--- What is needed ---
The lines from the start of the records through the one containing "(613, 320) = (468, 442): black" are to be transcribed exactly, and nothing else.

--- Records to use ---
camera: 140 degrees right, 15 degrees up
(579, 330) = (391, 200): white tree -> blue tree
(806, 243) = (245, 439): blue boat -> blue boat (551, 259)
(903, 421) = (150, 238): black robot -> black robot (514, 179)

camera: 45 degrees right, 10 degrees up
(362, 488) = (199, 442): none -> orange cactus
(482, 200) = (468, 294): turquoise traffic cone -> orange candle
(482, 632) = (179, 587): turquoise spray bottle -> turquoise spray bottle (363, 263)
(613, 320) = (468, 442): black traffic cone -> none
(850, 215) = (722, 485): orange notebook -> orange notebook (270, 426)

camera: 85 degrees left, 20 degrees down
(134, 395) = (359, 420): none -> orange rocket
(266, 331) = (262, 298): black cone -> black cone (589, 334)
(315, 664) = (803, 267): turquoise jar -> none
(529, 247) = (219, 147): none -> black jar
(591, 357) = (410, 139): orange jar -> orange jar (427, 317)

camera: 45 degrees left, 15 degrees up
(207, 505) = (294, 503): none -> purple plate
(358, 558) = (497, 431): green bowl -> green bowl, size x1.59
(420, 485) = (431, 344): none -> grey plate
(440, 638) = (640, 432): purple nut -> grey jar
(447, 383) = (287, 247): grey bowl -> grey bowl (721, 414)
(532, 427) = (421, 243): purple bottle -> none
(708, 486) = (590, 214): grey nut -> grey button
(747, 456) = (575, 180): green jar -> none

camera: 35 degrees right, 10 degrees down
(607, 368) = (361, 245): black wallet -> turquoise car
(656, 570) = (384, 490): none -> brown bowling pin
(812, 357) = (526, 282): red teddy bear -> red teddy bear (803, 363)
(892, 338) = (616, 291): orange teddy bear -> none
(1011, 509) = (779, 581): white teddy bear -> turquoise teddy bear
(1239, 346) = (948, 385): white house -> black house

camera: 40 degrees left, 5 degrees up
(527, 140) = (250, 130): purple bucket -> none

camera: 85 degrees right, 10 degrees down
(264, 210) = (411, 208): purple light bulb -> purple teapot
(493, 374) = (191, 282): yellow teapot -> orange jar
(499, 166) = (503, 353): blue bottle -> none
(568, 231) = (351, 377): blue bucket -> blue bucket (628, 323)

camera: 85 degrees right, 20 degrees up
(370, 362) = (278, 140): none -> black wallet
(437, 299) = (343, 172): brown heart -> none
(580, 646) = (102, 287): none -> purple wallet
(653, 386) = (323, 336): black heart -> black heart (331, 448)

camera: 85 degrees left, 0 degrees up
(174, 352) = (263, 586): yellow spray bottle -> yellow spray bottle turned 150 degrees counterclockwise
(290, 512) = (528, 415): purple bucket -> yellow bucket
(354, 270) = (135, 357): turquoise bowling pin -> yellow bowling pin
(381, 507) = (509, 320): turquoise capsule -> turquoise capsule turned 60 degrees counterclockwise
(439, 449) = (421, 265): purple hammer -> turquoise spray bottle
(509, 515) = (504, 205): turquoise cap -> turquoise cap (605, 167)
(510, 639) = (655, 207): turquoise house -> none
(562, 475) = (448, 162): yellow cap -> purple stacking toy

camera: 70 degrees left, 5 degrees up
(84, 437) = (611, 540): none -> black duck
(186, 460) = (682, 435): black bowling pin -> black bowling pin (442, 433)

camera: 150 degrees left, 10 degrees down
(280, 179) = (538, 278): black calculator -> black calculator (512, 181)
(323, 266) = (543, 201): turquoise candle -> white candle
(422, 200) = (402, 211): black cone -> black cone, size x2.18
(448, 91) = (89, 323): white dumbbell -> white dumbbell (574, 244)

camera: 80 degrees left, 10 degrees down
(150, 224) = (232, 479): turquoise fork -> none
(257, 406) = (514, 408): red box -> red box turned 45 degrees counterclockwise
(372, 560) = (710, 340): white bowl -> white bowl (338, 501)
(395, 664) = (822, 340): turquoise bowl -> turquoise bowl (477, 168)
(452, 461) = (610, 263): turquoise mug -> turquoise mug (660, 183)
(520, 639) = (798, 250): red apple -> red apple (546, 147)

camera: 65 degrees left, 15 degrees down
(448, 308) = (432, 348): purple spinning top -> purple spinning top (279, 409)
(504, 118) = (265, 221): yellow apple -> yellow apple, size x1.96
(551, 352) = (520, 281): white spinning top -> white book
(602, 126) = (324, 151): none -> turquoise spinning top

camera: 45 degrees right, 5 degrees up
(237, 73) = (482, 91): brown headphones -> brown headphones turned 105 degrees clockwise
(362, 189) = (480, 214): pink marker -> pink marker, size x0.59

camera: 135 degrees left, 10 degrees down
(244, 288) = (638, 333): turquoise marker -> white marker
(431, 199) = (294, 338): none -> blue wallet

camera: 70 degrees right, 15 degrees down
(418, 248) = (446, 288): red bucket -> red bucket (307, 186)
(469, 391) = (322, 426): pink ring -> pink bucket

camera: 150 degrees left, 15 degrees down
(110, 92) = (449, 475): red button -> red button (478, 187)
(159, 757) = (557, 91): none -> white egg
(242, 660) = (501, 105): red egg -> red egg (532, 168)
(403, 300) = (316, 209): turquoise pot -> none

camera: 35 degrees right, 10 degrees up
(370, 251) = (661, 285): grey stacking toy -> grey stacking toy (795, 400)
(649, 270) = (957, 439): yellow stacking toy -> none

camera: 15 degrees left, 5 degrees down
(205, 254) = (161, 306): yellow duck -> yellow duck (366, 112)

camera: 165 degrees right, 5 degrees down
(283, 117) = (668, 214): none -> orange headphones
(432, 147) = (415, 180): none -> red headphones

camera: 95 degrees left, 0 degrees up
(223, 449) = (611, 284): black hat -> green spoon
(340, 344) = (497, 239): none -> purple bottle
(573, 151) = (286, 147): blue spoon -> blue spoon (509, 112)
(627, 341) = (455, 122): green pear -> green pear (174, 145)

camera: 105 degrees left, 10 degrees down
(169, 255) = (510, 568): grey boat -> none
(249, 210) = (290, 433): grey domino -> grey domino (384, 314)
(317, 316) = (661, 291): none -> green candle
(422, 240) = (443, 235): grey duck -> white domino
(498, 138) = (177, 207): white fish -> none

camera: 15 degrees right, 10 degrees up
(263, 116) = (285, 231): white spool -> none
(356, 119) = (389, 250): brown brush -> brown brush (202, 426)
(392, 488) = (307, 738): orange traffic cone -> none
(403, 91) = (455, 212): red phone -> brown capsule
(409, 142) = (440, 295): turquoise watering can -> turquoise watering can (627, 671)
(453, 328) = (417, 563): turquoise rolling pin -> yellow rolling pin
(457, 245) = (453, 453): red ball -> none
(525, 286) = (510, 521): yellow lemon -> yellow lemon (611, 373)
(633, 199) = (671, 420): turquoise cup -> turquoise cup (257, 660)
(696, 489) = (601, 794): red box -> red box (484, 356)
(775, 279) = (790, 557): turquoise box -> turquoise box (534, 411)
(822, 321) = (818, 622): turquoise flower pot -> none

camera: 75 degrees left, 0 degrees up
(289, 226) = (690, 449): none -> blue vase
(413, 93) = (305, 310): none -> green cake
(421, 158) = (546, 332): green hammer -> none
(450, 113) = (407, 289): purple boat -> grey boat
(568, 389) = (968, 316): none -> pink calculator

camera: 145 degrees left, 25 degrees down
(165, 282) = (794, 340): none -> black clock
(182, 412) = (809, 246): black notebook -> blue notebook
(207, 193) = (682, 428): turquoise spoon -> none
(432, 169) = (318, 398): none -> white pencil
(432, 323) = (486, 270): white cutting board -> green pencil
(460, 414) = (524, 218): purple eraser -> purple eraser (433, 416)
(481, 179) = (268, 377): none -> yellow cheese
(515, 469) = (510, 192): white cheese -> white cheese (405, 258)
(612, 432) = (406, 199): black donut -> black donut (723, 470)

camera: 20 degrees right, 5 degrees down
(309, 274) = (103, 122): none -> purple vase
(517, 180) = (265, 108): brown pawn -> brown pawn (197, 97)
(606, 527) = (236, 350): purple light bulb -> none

--- Result of the exercise ---
camera: 140 degrees right, 15 degrees up
(579, 330) = (391, 200): white tree -> blue tree
(806, 243) = (245, 439): blue boat -> blue boat (551, 259)
(903, 421) = (150, 238): black robot -> black robot (514, 179)

camera: 45 degrees right, 10 degrees up
(362, 488) = (199, 442): none -> orange cactus
(482, 200) = (468, 294): turquoise traffic cone -> orange candle
(482, 632) = (179, 587): turquoise spray bottle -> turquoise spray bottle (363, 263)
(613, 320) = (468, 442): black traffic cone -> none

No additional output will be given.